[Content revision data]
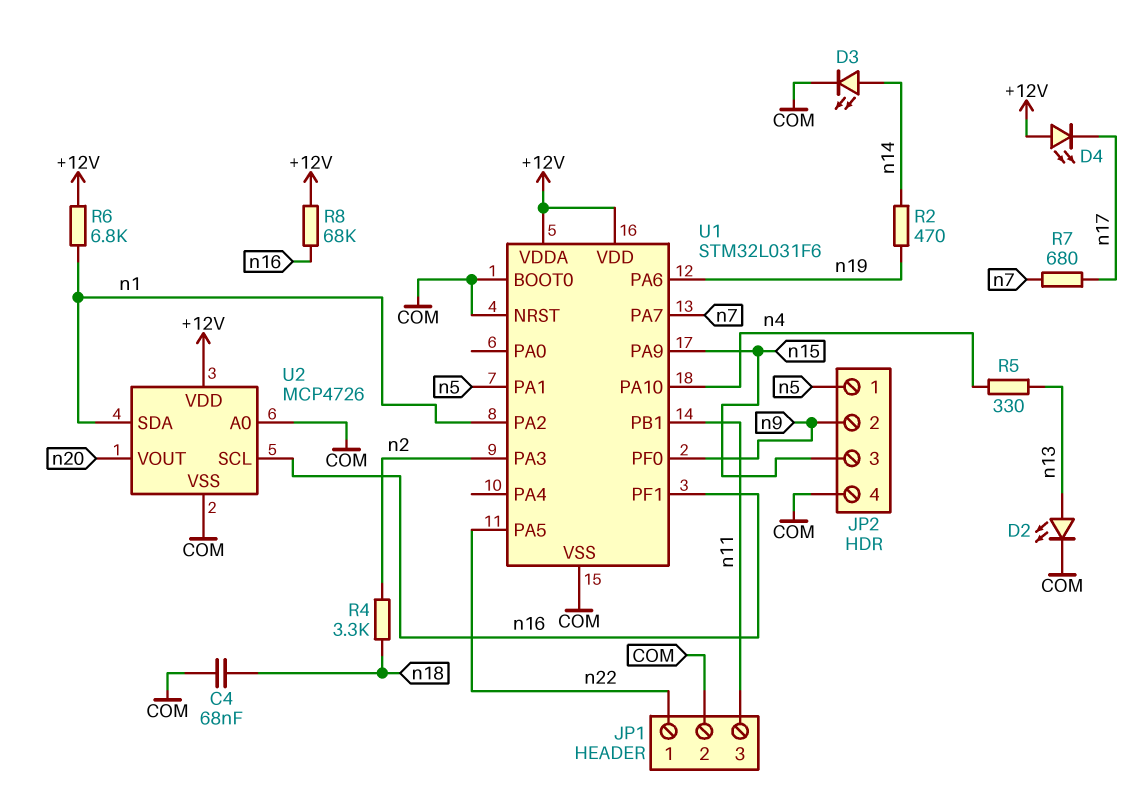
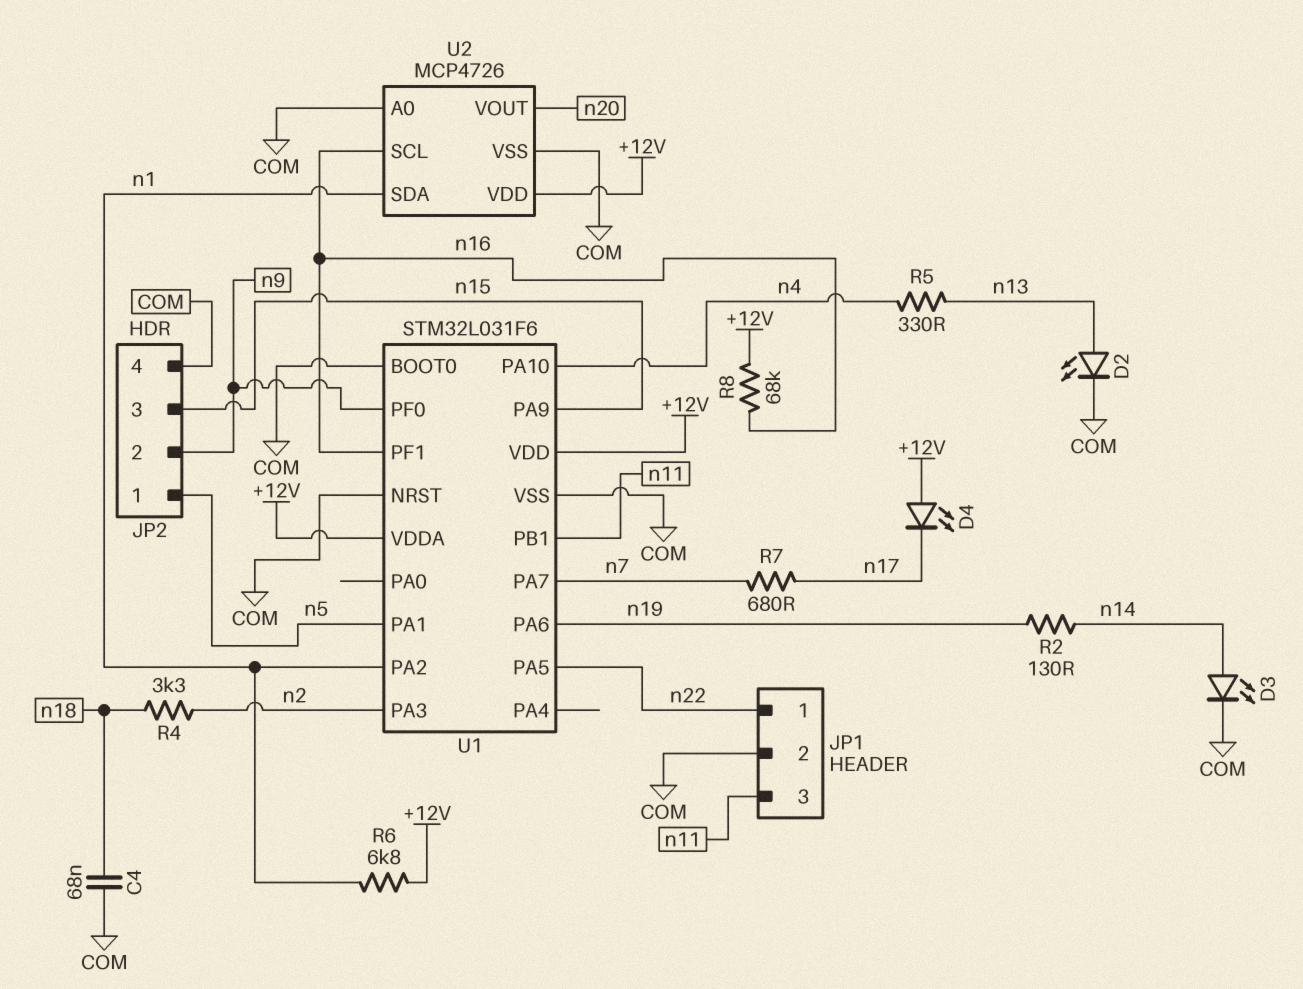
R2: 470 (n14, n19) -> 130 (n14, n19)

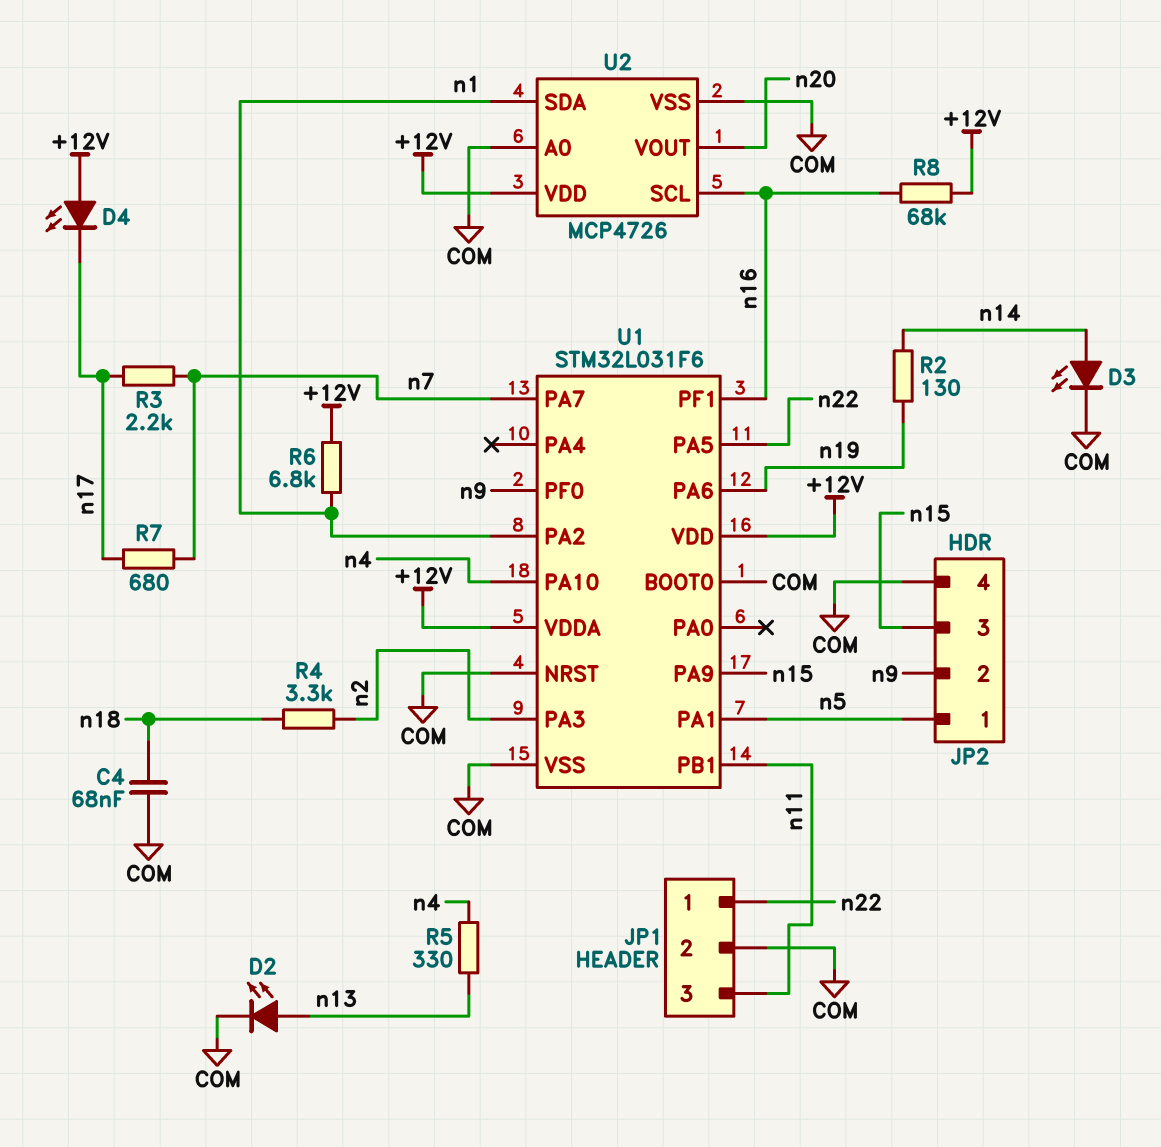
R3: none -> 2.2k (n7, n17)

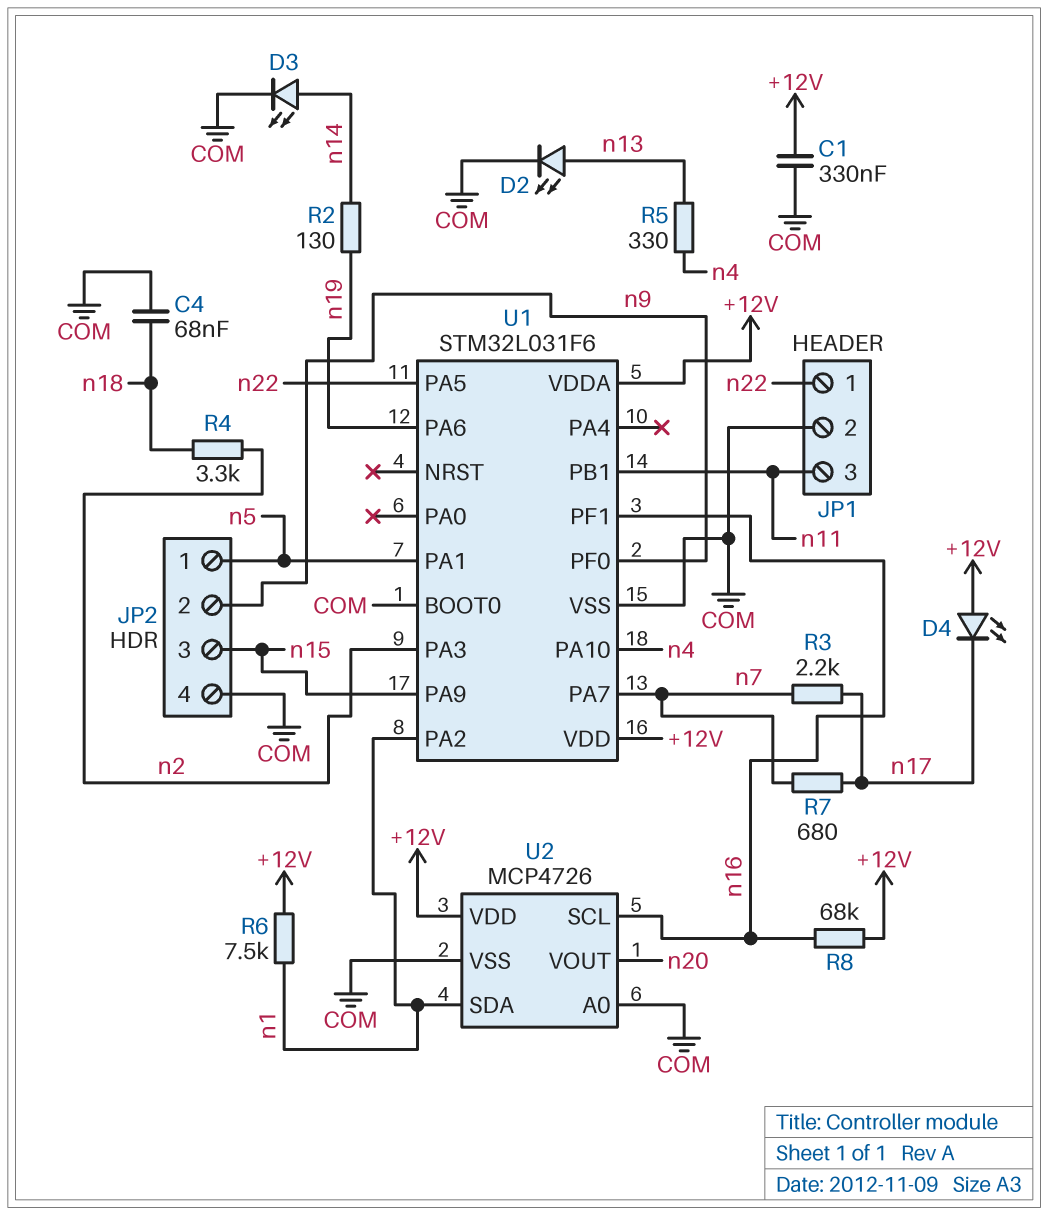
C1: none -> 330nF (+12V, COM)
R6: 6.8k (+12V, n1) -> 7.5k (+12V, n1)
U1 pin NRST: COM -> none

**TO DO**
Return each line above exactly; any pictures are to be skipped.

**RESULT**
R2: 470 (n14, n19) -> 130 (n14, n19)

R3: none -> 2.2k (n7, n17)

C1: none -> 330nF (+12V, COM)
R6: 6.8k (+12V, n1) -> 7.5k (+12V, n1)
U1 pin NRST: COM -> none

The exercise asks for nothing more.